> Exercise brief: Please reproduce the entries below exactly as they stand, but leave the pictures out.

[Colored object listings]
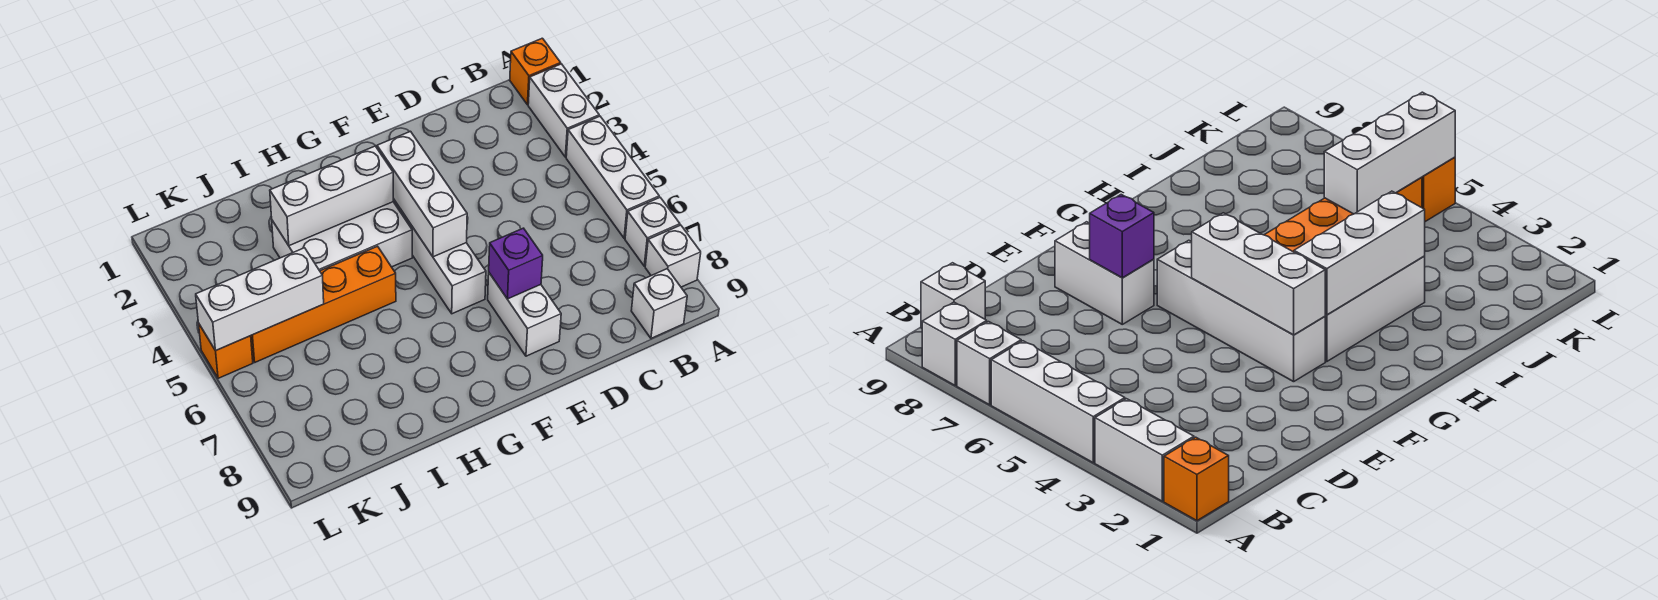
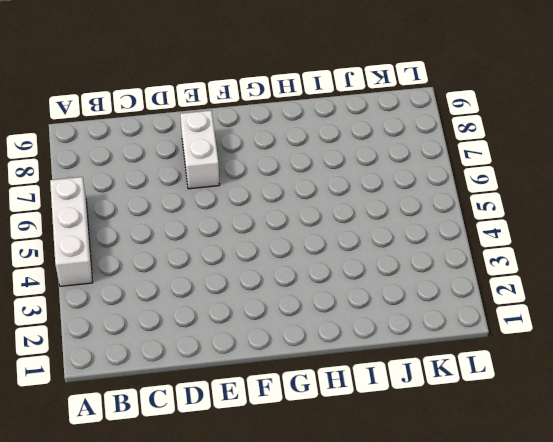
none -> orange brick A1 level 1
none -> white brick A2:A3 level 1
none -> white brick A7 level 1

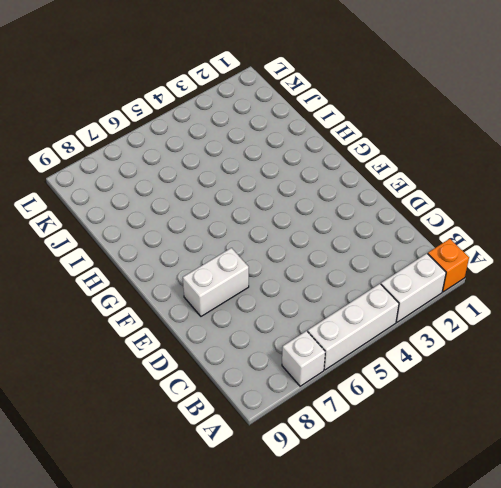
none -> white brick A8 level 1
none -> white brick B9 level 1
none -> white brick F3:F6 level 1

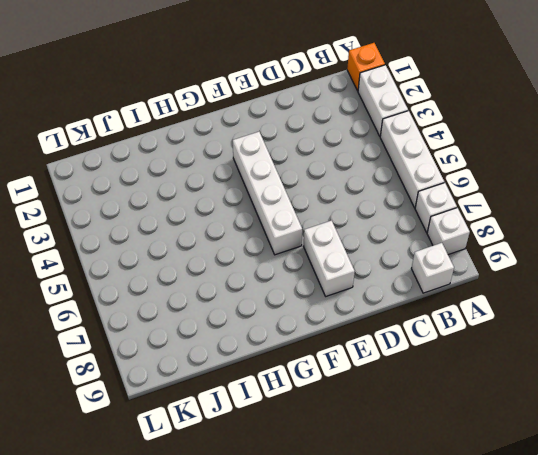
none -> white brick G3:I4 level 1
none -> orange brick H5:K5 level 1
none -> orange brick L5 level 1

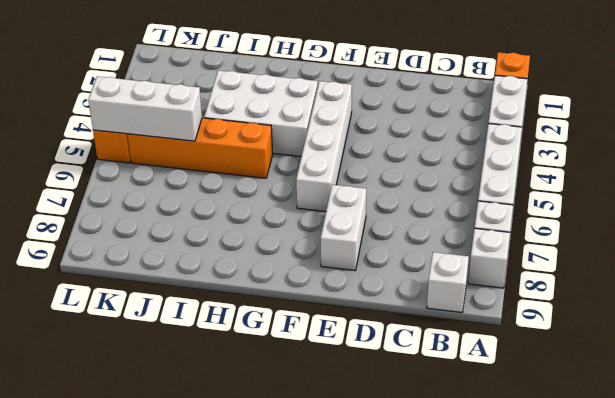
none -> purple brick E7 level 2
none -> white brick F3:F5 level 2
none -> white brick G3:I3 level 2

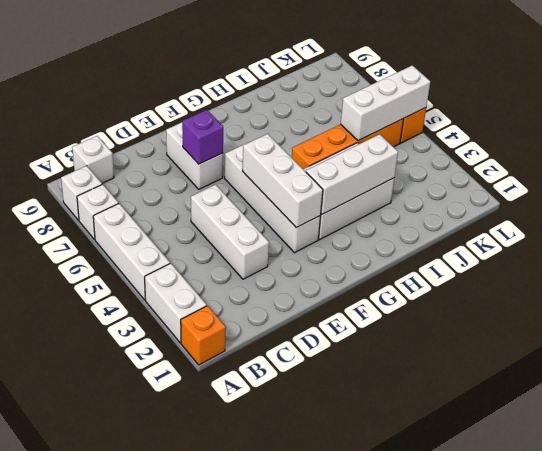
white brick D3:D5 level 1 -> none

> Response area:
none -> orange brick A1 level 1
none -> white brick A2:A3 level 1
none -> white brick A7 level 1

none -> white brick A8 level 1
none -> white brick B9 level 1
none -> white brick F3:F6 level 1

none -> white brick G3:I4 level 1
none -> orange brick H5:K5 level 1
none -> orange brick L5 level 1

none -> purple brick E7 level 2
none -> white brick F3:F5 level 2
none -> white brick G3:I3 level 2

white brick D3:D5 level 1 -> none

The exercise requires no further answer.